Modification records:
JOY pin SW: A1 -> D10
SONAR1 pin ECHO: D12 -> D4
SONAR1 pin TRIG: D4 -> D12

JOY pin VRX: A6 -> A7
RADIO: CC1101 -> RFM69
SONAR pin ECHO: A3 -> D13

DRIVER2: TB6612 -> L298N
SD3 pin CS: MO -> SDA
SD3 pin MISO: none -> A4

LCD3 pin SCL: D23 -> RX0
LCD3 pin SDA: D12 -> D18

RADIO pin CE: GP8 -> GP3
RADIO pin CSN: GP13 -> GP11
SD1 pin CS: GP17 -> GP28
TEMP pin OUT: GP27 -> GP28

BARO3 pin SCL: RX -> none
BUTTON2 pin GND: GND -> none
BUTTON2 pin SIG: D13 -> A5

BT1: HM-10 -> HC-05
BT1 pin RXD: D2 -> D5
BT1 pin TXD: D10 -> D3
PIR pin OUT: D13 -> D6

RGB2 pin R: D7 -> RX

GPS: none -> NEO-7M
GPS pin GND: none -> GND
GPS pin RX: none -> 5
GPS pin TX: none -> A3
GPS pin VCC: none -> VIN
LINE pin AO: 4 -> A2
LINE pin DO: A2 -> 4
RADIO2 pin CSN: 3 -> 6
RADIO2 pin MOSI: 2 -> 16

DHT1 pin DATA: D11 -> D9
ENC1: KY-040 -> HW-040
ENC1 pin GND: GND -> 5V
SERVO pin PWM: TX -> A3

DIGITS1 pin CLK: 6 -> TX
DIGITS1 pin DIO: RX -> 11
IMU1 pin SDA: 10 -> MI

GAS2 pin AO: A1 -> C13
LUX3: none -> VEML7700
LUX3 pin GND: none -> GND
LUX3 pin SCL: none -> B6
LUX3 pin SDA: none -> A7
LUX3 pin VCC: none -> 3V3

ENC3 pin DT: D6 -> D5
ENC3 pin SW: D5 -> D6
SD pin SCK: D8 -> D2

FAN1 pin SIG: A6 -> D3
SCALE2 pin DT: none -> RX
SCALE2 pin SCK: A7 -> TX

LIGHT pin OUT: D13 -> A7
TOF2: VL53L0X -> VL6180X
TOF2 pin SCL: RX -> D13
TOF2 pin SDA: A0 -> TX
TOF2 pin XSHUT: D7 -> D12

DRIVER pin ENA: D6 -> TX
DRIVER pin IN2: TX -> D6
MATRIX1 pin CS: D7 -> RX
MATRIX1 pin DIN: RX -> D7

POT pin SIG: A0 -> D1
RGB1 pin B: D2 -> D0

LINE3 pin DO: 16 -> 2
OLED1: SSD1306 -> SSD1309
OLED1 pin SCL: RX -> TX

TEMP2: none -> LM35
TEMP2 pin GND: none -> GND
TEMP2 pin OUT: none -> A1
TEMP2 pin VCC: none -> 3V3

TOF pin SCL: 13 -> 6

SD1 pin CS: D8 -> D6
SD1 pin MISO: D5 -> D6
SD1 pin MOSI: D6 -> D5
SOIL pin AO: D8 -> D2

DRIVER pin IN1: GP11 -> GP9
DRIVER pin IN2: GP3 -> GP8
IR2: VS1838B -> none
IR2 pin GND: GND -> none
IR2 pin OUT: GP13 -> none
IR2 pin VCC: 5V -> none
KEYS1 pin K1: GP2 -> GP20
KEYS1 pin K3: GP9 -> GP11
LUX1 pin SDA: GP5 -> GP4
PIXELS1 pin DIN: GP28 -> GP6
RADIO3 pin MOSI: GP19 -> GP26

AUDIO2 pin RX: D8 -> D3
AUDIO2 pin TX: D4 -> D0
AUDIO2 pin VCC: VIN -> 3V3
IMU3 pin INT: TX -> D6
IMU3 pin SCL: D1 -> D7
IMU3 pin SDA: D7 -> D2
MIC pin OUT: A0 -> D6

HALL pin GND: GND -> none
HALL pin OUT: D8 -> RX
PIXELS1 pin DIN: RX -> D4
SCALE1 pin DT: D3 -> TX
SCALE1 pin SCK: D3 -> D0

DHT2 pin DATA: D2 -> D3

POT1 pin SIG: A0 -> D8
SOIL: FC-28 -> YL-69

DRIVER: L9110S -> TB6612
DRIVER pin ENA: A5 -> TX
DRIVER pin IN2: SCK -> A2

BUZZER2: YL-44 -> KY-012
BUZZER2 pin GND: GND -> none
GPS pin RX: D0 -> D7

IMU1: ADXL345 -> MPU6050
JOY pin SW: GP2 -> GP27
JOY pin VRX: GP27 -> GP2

TASK INSTRUCTIONS:
Faithfully transcribe the whole of the data.

WORKED SOLUTION:
JOY pin SW: A1 -> D10
SONAR1 pin ECHO: D12 -> D4
SONAR1 pin TRIG: D4 -> D12

JOY pin VRX: A6 -> A7
RADIO: CC1101 -> RFM69
SONAR pin ECHO: A3 -> D13

DRIVER2: TB6612 -> L298N
SD3 pin CS: MO -> SDA
SD3 pin MISO: none -> A4

LCD3 pin SCL: D23 -> RX0
LCD3 pin SDA: D12 -> D18

RADIO pin CE: GP8 -> GP3
RADIO pin CSN: GP13 -> GP11
SD1 pin CS: GP17 -> GP28
TEMP pin OUT: GP27 -> GP28

BARO3 pin SCL: RX -> none
BUTTON2 pin GND: GND -> none
BUTTON2 pin SIG: D13 -> A5

BT1: HM-10 -> HC-05
BT1 pin RXD: D2 -> D5
BT1 pin TXD: D10 -> D3
PIR pin OUT: D13 -> D6

RGB2 pin R: D7 -> RX

GPS: none -> NEO-7M
GPS pin GND: none -> GND
GPS pin RX: none -> 5
GPS pin TX: none -> A3
GPS pin VCC: none -> VIN
LINE pin AO: 4 -> A2
LINE pin DO: A2 -> 4
RADIO2 pin CSN: 3 -> 6
RADIO2 pin MOSI: 2 -> 16

DHT1 pin DATA: D11 -> D9
ENC1: KY-040 -> HW-040
ENC1 pin GND: GND -> 5V
SERVO pin PWM: TX -> A3

DIGITS1 pin CLK: 6 -> TX
DIGITS1 pin DIO: RX -> 11
IMU1 pin SDA: 10 -> MI

GAS2 pin AO: A1 -> C13
LUX3: none -> VEML7700
LUX3 pin GND: none -> GND
LUX3 pin SCL: none -> B6
LUX3 pin SDA: none -> A7
LUX3 pin VCC: none -> 3V3

ENC3 pin DT: D6 -> D5
ENC3 pin SW: D5 -> D6
SD pin SCK: D8 -> D2

FAN1 pin SIG: A6 -> D3
SCALE2 pin DT: none -> RX
SCALE2 pin SCK: A7 -> TX

LIGHT pin OUT: D13 -> A7
TOF2: VL53L0X -> VL6180X
TOF2 pin SCL: RX -> D13
TOF2 pin SDA: A0 -> TX
TOF2 pin XSHUT: D7 -> D12

DRIVER pin ENA: D6 -> TX
DRIVER pin IN2: TX -> D6
MATRIX1 pin CS: D7 -> RX
MATRIX1 pin DIN: RX -> D7

POT pin SIG: A0 -> D1
RGB1 pin B: D2 -> D0

LINE3 pin DO: 16 -> 2
OLED1: SSD1306 -> SSD1309
OLED1 pin SCL: RX -> TX

TEMP2: none -> LM35
TEMP2 pin GND: none -> GND
TEMP2 pin OUT: none -> A1
TEMP2 pin VCC: none -> 3V3

TOF pin SCL: 13 -> 6

SD1 pin CS: D8 -> D6
SD1 pin MISO: D5 -> D6
SD1 pin MOSI: D6 -> D5
SOIL pin AO: D8 -> D2

DRIVER pin IN1: GP11 -> GP9
DRIVER pin IN2: GP3 -> GP8
IR2: VS1838B -> none
IR2 pin GND: GND -> none
IR2 pin OUT: GP13 -> none
IR2 pin VCC: 5V -> none
KEYS1 pin K1: GP2 -> GP20
KEYS1 pin K3: GP9 -> GP11
LUX1 pin SDA: GP5 -> GP4
PIXELS1 pin DIN: GP28 -> GP6
RADIO3 pin MOSI: GP19 -> GP26

AUDIO2 pin RX: D8 -> D3
AUDIO2 pin TX: D4 -> D0
AUDIO2 pin VCC: VIN -> 3V3
IMU3 pin INT: TX -> D6
IMU3 pin SCL: D1 -> D7
IMU3 pin SDA: D7 -> D2
MIC pin OUT: A0 -> D6

HALL pin GND: GND -> none
HALL pin OUT: D8 -> RX
PIXELS1 pin DIN: RX -> D4
SCALE1 pin DT: D3 -> TX
SCALE1 pin SCK: D3 -> D0

DHT2 pin DATA: D2 -> D3

POT1 pin SIG: A0 -> D8
SOIL: FC-28 -> YL-69

DRIVER: L9110S -> TB6612
DRIVER pin ENA: A5 -> TX
DRIVER pin IN2: SCK -> A2

BUZZER2: YL-44 -> KY-012
BUZZER2 pin GND: GND -> none
GPS pin RX: D0 -> D7

IMU1: ADXL345 -> MPU6050
JOY pin SW: GP2 -> GP27
JOY pin VRX: GP27 -> GP2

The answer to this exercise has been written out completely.